◆ Requirement ◆
What you give back should be exactly the lines from the one with "D3: schottky 1N5817" through the end of the data, without the pictures.

[Stored data]
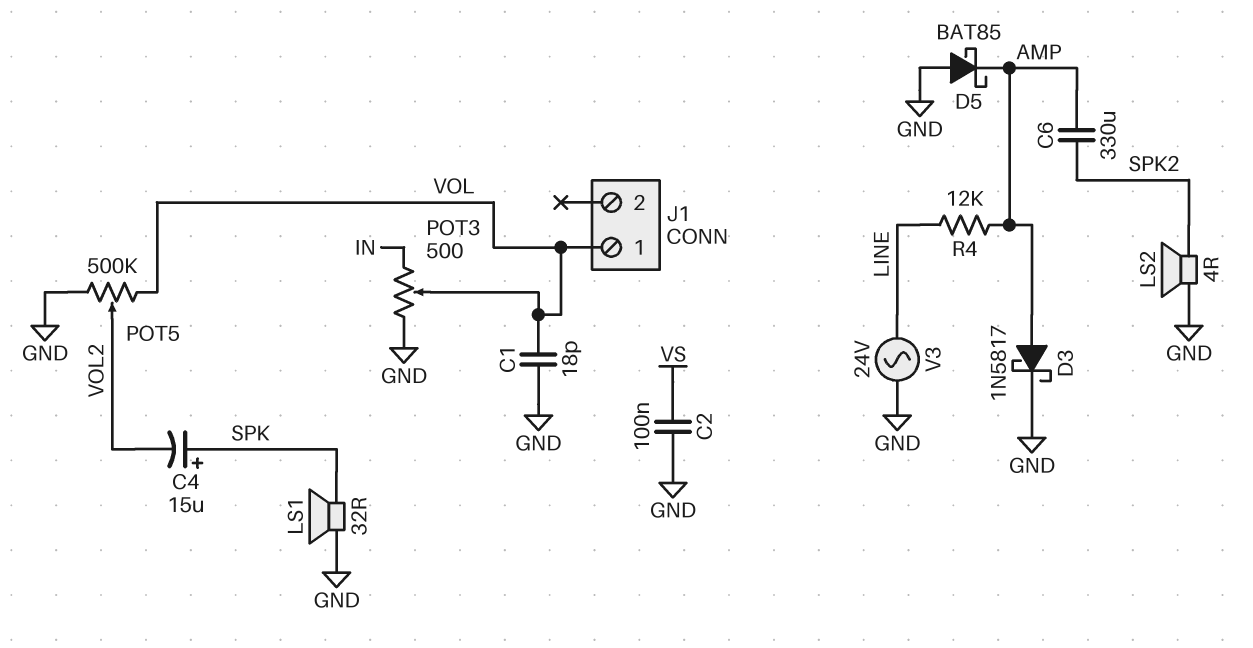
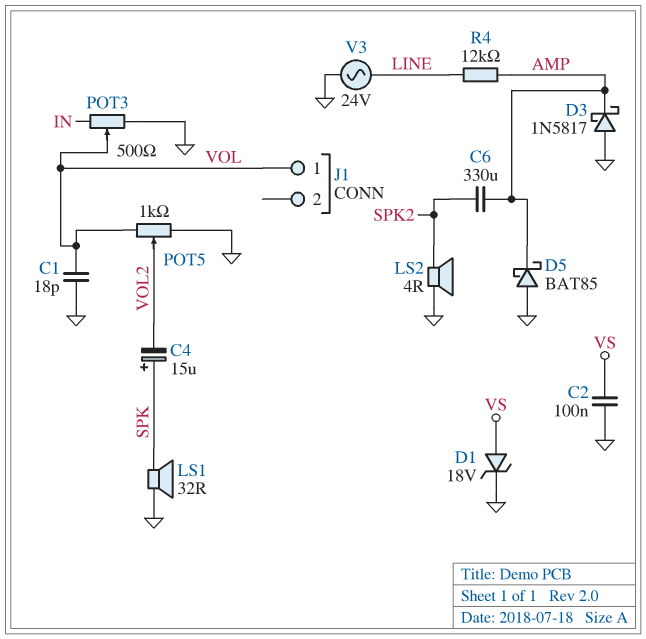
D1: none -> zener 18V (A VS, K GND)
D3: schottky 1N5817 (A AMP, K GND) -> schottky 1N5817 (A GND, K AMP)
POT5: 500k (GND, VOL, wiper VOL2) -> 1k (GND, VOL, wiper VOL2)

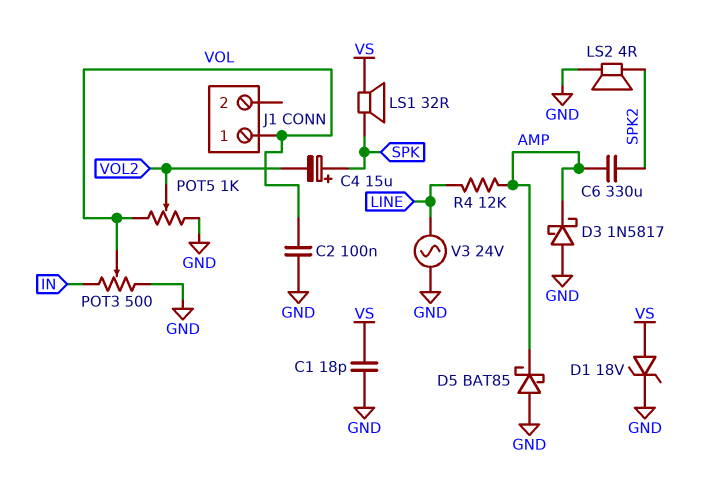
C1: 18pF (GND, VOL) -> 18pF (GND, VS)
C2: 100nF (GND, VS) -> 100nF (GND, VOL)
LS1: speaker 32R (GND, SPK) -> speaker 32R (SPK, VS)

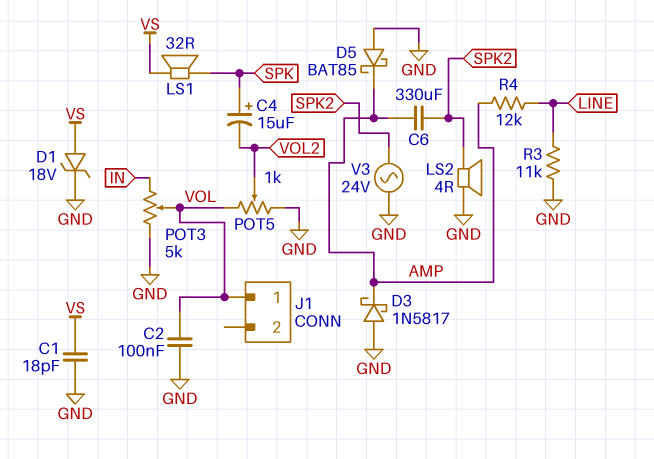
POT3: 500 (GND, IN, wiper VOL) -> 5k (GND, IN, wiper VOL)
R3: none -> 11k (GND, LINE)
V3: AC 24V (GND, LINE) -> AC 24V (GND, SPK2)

◆ Answer space ◆
D3: schottky 1N5817 (A AMP, K GND) -> schottky 1N5817 (A GND, K AMP)
POT5: 500k (GND, VOL, wiper VOL2) -> 1k (GND, VOL, wiper VOL2)

C1: 18pF (GND, VOL) -> 18pF (GND, VS)
C2: 100nF (GND, VS) -> 100nF (GND, VOL)
LS1: speaker 32R (GND, SPK) -> speaker 32R (SPK, VS)

POT3: 500 (GND, IN, wiper VOL) -> 5k (GND, IN, wiper VOL)
R3: none -> 11k (GND, LINE)
V3: AC 24V (GND, LINE) -> AC 24V (GND, SPK2)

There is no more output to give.